### Prompt
Return all lines below containing the word "orange".

*** Data for review ***

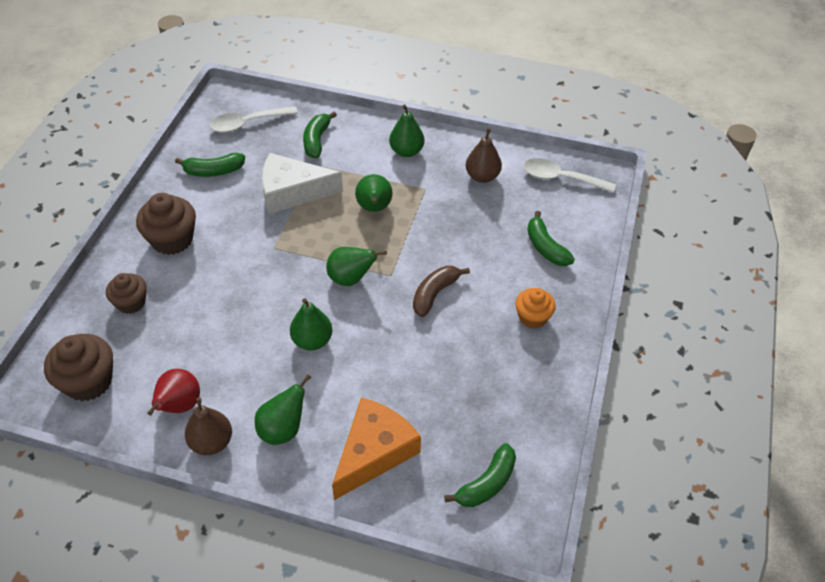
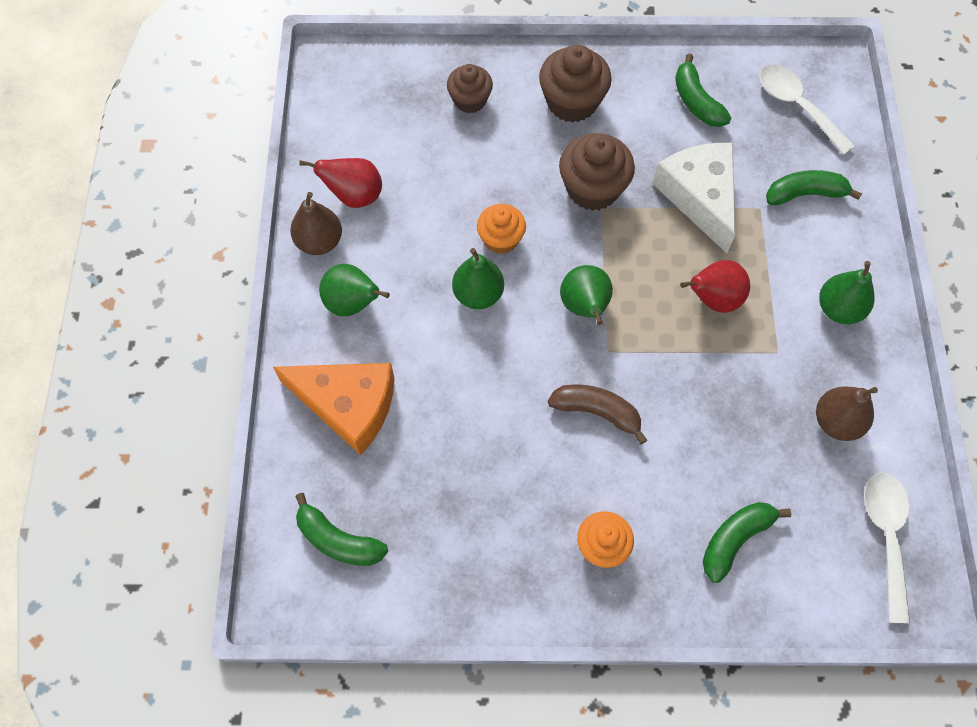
camera: 75 degrees right, 15 degrees up
(88, 381) = (360, 105): brown cupcake -> brown cupcake (592, 189)
(271, 314) = (501, 239): none -> orange cupcake
(374, 208) = (713, 299): green pear -> red pear

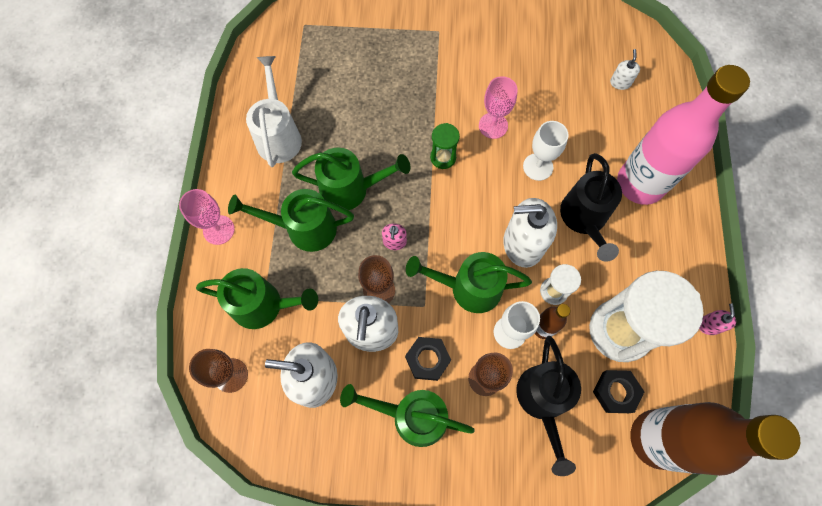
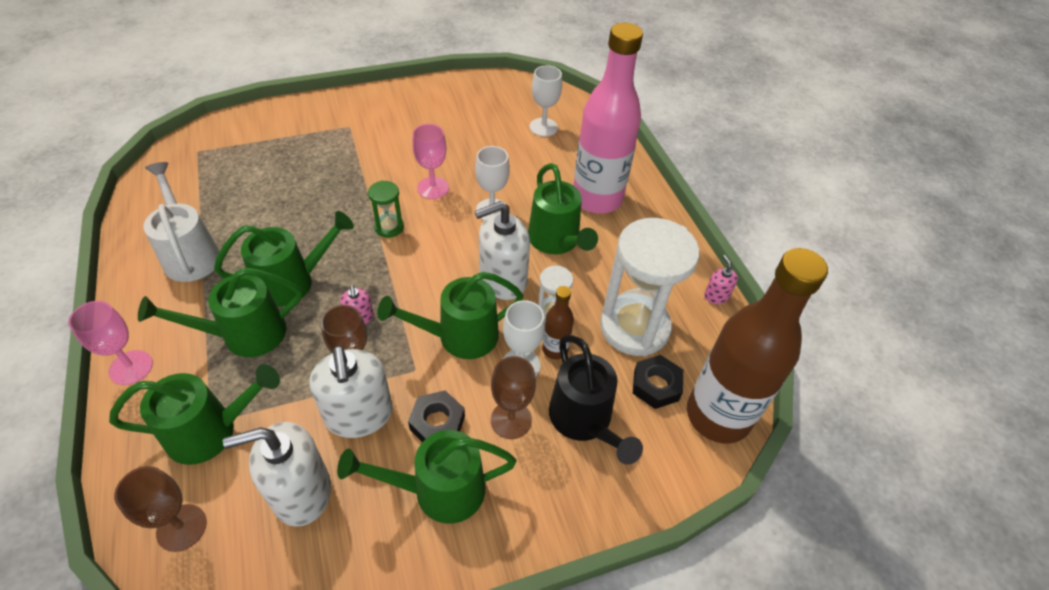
camera: 25 degrees left, 20 degrees down
(584, 220) = (557, 242): black watering can -> green watering can
(620, 83) = (543, 127): white soap dispenser -> white goblet

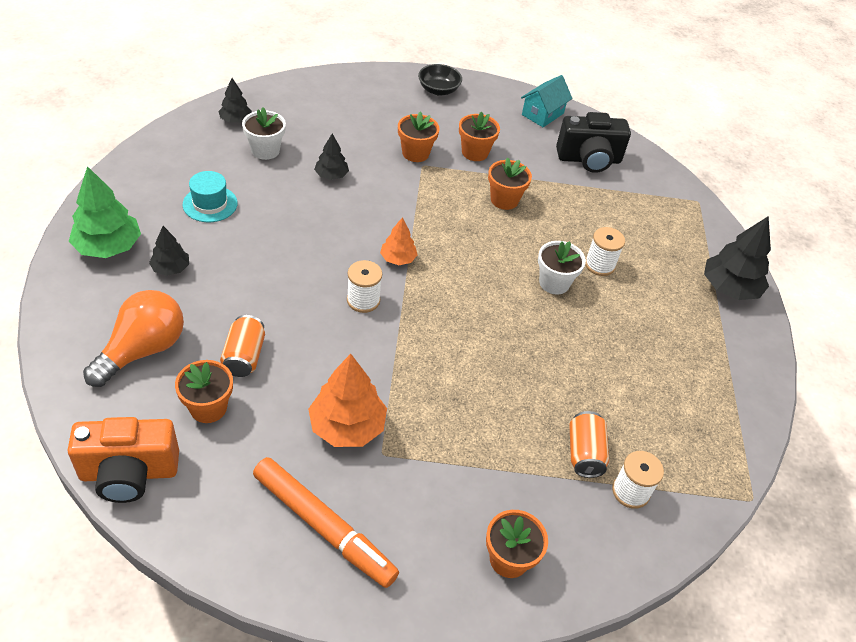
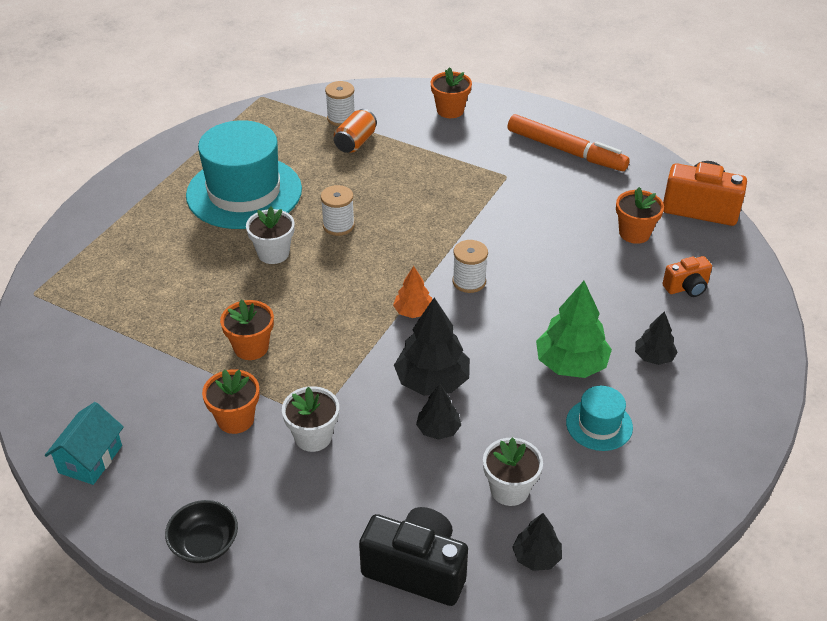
camera: 150 degrees left, 5 degrees down
(108, 247) = (720, 397): green tree -> green tree (571, 364)
(143, 350) = (686, 287): orange light bulb -> orange camera
(244, 356) = (596, 262): orange can -> none
(323, 526) = (566, 151): orange marker -> orange marker turned 150 degrees clockwise
(347, 426) = (526, 197): orange tree -> none
(415, 153) = (313, 437): orange flower pot -> white flower pot
(542, 114) = (90, 459): turquoise house -> turquoise house turned 45 degrees counterclockwise
(589, 159) = (100, 374): black camera -> black camera (416, 569)
(599, 265) = (212, 258): white spool -> white spool (338, 225)
(638, 343) = (244, 192): none -> turquoise hat
(729, 288) = (111, 210): black tree -> black tree (432, 381)

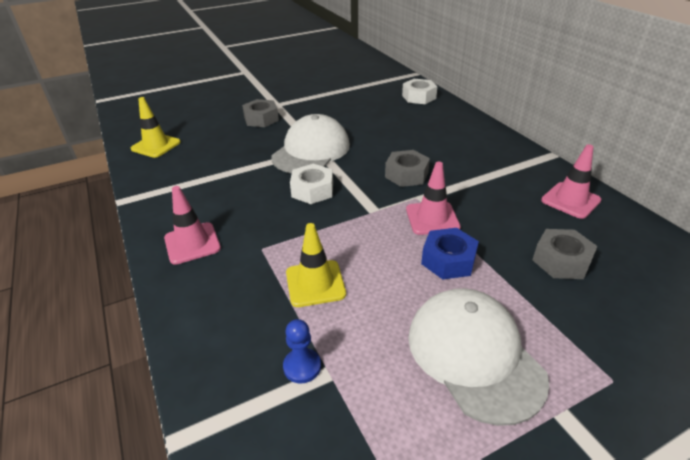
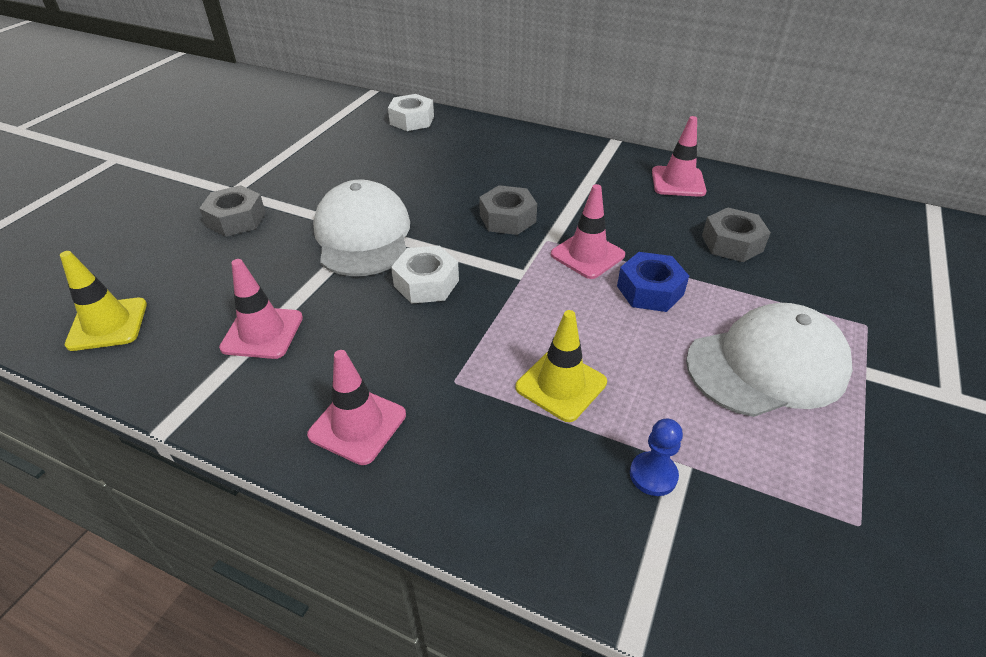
camera: 40 degrees left, 5 degrees up
(207, 178) = (262, 332): none -> pink traffic cone
(474, 355) = (767, 366): white cap -> white cap turned 135 degrees clockwise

*** End of Data for review ***

### Your response
(271, 314) = (501, 239): none -> orange cupcake
(143, 350) = (686, 287): orange light bulb -> orange camera
(244, 356) = (596, 262): orange can -> none
(323, 526) = (566, 151): orange marker -> orange marker turned 150 degrees clockwise
(347, 426) = (526, 197): orange tree -> none
(415, 153) = (313, 437): orange flower pot -> white flower pot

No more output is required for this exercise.